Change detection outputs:
__________

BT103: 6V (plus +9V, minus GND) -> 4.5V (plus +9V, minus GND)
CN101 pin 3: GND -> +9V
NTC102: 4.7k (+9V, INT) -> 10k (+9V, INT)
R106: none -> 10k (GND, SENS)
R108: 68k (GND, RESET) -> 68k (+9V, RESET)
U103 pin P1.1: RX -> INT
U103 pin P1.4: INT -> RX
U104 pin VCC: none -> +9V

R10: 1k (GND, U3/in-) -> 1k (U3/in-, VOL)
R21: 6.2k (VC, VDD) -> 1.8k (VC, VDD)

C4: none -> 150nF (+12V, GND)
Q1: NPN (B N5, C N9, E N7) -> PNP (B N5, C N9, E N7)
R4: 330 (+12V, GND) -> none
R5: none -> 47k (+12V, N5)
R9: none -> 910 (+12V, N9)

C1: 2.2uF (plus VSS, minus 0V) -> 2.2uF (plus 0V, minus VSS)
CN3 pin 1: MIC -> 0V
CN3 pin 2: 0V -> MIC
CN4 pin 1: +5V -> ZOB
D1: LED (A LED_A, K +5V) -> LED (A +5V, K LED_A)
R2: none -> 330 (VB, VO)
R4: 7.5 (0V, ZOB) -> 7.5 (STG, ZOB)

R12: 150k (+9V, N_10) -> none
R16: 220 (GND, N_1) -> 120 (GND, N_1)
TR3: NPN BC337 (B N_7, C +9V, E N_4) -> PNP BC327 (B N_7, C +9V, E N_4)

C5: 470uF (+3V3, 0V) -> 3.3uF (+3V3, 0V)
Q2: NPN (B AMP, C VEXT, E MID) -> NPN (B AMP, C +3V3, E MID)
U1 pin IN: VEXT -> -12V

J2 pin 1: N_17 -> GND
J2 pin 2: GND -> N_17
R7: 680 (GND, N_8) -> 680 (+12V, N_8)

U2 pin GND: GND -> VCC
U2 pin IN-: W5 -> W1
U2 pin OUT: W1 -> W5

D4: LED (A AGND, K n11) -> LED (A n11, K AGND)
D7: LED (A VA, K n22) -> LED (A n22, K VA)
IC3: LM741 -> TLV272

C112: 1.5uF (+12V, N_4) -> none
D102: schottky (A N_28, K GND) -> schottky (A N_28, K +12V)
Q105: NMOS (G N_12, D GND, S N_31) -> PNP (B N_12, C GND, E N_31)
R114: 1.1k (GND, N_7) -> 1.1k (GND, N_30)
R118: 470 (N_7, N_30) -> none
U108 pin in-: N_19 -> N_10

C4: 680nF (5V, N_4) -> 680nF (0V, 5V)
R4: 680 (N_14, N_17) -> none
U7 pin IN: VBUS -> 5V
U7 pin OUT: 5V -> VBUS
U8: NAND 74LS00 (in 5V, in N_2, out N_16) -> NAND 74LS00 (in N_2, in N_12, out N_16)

__________

▸ **To do**
Wherever a line of the data above contains "VEXT", copy that line.

▸ **Task output**
Q2: NPN (B AMP, C VEXT, E MID) -> NPN (B AMP, C +3V3, E MID)
U1 pin IN: VEXT -> -12V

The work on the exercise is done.